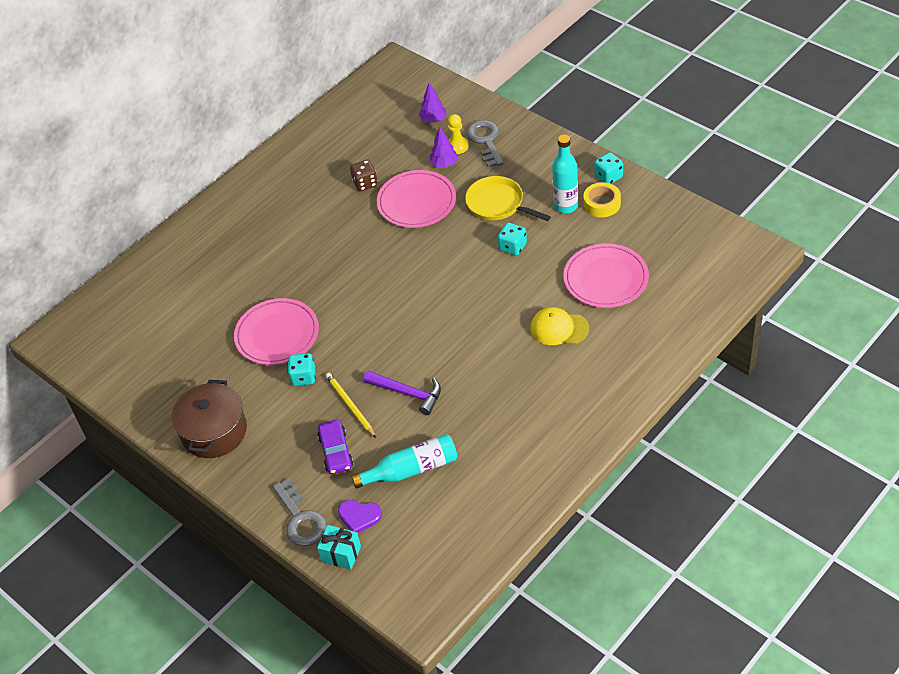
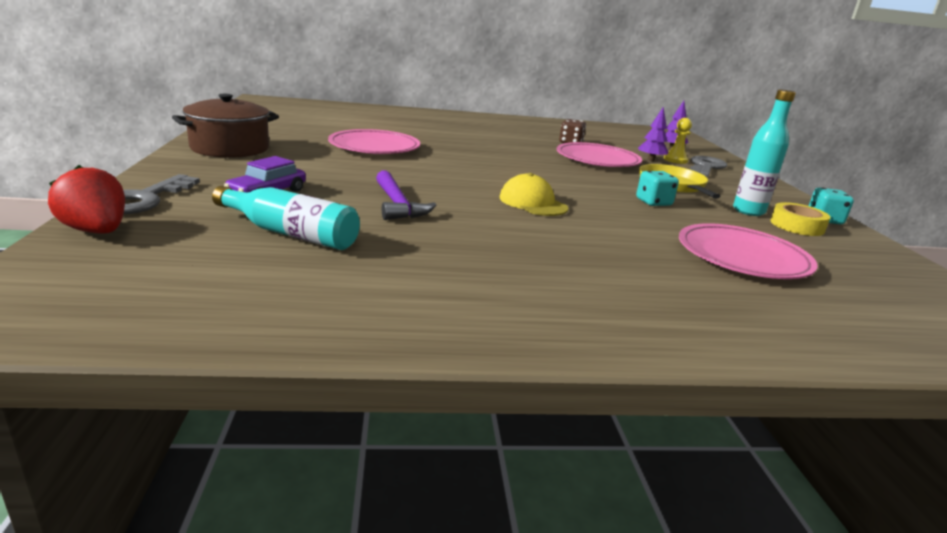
camera: 35 degrees right, 25 degrees down
(303, 377) = (344, 163): turquoise dice -> none
(341, 554) = (97, 231): turquoise gift -> red strawberry
(350, 406) = (339, 186): yellow pencil -> none
(359, 516) = (177, 225): purple heart -> none
(559, 328) = (630, 253): yellow cap -> yellow cap (533, 203)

- WORK INSTRUCTIONS -
Which lines run from the one containing "(350, 406) = (339, 186): yellow" to the end of the data? Output them exactly, with nothing added.

- YOUR SOLUTION -
(350, 406) = (339, 186): yellow pencil -> none
(359, 516) = (177, 225): purple heart -> none
(559, 328) = (630, 253): yellow cap -> yellow cap (533, 203)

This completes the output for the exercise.